** Opening Data for processing block **

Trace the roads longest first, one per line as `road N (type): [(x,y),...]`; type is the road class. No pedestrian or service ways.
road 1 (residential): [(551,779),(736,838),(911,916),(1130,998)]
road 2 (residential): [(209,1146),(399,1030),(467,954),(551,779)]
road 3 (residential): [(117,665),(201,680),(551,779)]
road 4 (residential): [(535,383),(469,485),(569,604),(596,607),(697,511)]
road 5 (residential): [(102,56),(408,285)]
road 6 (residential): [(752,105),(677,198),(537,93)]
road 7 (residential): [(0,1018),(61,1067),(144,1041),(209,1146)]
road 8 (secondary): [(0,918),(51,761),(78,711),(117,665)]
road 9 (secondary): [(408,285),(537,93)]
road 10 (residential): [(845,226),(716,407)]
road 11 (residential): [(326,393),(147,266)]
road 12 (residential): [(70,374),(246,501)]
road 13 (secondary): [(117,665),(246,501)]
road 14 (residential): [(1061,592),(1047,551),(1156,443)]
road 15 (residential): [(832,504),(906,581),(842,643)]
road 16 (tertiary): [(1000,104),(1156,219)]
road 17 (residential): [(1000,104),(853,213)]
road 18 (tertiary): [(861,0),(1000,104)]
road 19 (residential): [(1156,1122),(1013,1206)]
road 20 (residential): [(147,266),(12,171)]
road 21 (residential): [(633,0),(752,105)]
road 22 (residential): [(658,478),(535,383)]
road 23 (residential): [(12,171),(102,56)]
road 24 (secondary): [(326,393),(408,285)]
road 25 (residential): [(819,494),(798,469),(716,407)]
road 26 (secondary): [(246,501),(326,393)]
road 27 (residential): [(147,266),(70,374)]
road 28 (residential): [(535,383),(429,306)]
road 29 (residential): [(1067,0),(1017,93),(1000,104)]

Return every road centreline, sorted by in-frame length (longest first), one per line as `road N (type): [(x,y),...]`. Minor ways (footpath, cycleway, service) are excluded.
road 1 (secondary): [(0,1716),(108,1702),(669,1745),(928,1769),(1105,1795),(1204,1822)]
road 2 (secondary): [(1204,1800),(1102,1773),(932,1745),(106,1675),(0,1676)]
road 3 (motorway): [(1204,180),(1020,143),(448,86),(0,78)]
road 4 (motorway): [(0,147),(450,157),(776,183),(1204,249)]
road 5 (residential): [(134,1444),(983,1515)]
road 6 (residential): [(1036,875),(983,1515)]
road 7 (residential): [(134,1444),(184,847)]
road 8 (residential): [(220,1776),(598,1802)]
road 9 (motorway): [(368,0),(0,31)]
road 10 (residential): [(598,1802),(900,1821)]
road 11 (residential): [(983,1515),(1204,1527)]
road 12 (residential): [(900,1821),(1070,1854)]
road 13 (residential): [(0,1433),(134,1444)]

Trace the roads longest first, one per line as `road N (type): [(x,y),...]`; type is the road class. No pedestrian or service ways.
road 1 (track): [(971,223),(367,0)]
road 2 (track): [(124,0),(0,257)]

** Closing Data for processing block **

**Brief**
Output an exact copy of the lines beginning at the one that holds "Return every road" and running through the final line of the records.

**Answer space**
Return every road centreline, sorted by in-frame length (longest first), one per line as `road N (type): [(x,y),...]`. Minor ways (footpath, cycleway, service) are excluded.
road 1 (secondary): [(0,1716),(108,1702),(669,1745),(928,1769),(1105,1795),(1204,1822)]
road 2 (secondary): [(1204,1800),(1102,1773),(932,1745),(106,1675),(0,1676)]
road 3 (motorway): [(1204,180),(1020,143),(448,86),(0,78)]
road 4 (motorway): [(0,147),(450,157),(776,183),(1204,249)]
road 5 (residential): [(134,1444),(983,1515)]
road 6 (residential): [(1036,875),(983,1515)]
road 7 (residential): [(134,1444),(184,847)]
road 8 (residential): [(220,1776),(598,1802)]
road 9 (motorway): [(368,0),(0,31)]
road 10 (residential): [(598,1802),(900,1821)]
road 11 (residential): [(983,1515),(1204,1527)]
road 12 (residential): [(900,1821),(1070,1854)]
road 13 (residential): [(0,1433),(134,1444)]

Trace the roads longest first, one per line as `road N (type): [(x,y),...]`; type is the road class. No pedestrian or service ways.
road 1 (track): [(971,223),(367,0)]
road 2 (track): [(124,0),(0,257)]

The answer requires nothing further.